TASK ITEM> Where a line of the data holds the word "purple", copy that line.

EXERCISE MATERIAL>

————————

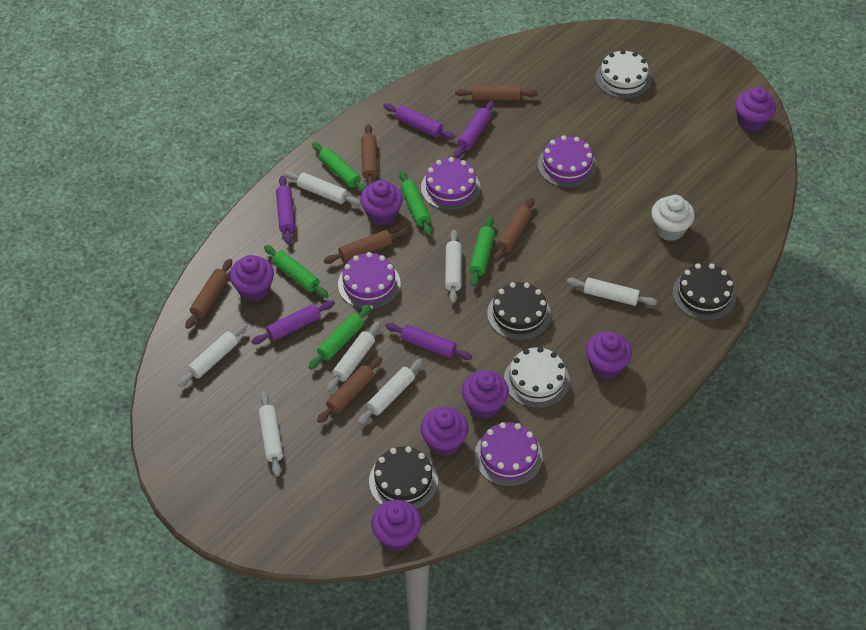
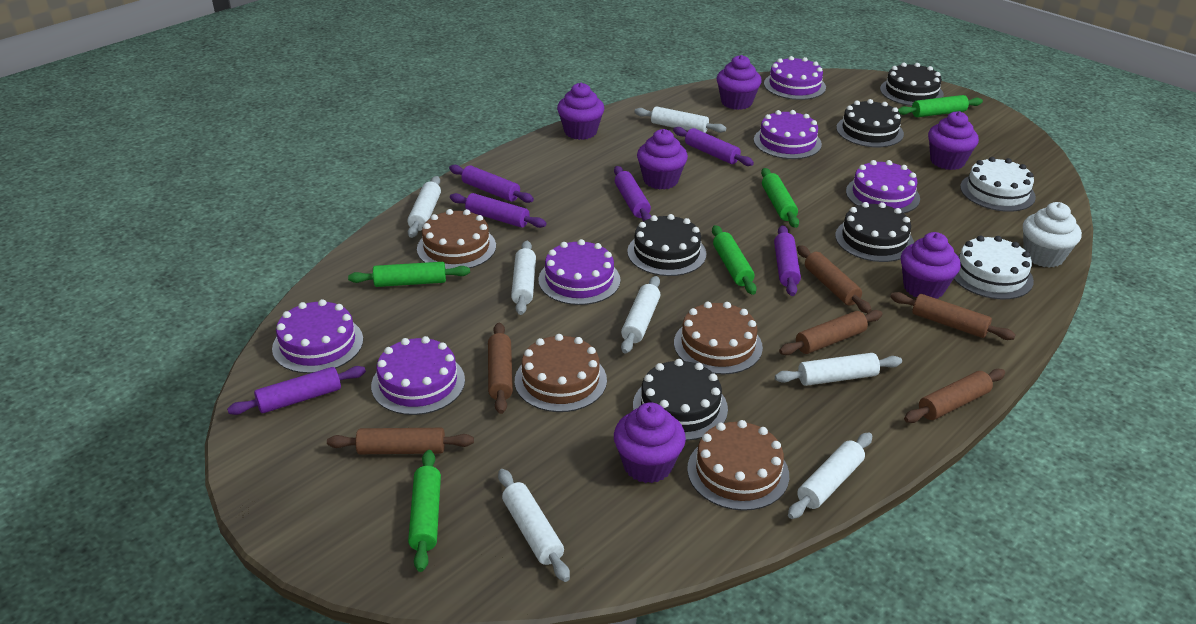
black cake: 3 -> 5
brown cake: 0 -> 4
purple cake: 4 -> 6
purple cupcake: 7 -> 6
purple rolling pin: 5 -> 6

————————

ANSWER BELOW>
purple cake: 4 -> 6
purple cupcake: 7 -> 6
purple rolling pin: 5 -> 6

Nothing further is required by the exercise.